• [Problem to work on] From the line with "pink spray bottle: 10 -> 6" down to the final line of the material, please transcribe everything exactly, but leave the pictures out.

-- Information supplied follows --

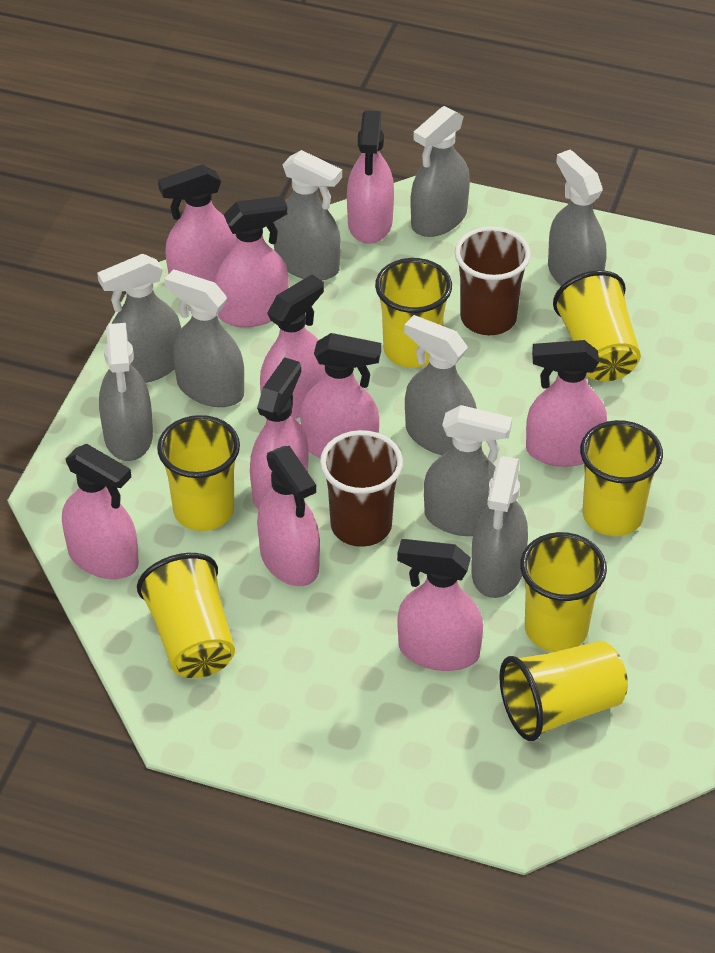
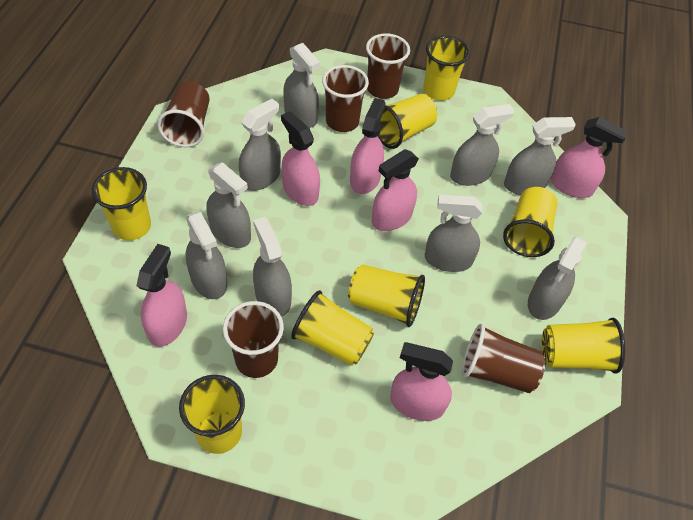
brown cup: 2 -> 5
pink spray bottle: 10 -> 6
yellow cup: 7 -> 8

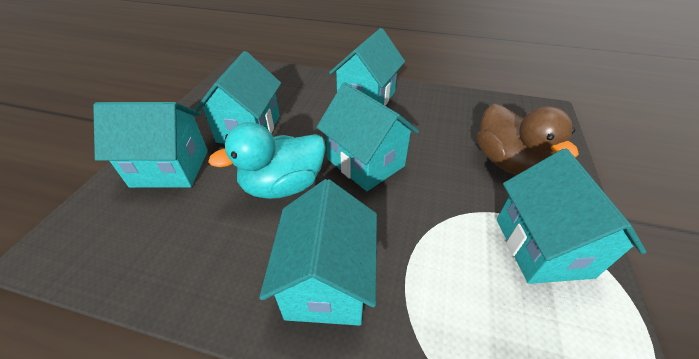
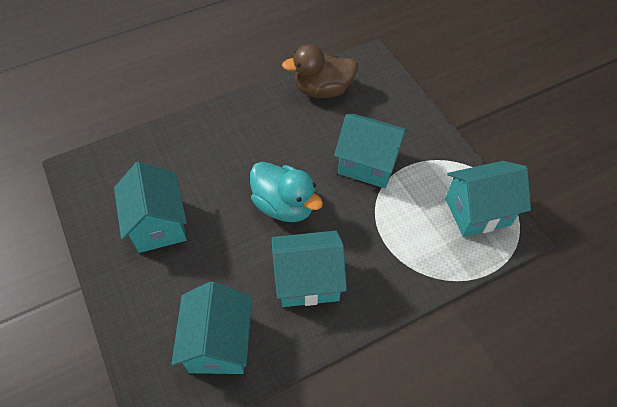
turquoise house: 6 -> 5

-- Information supplied concluded --

• [Answer section]
pink spray bottle: 10 -> 6
yellow cup: 7 -> 8

turquoise house: 6 -> 5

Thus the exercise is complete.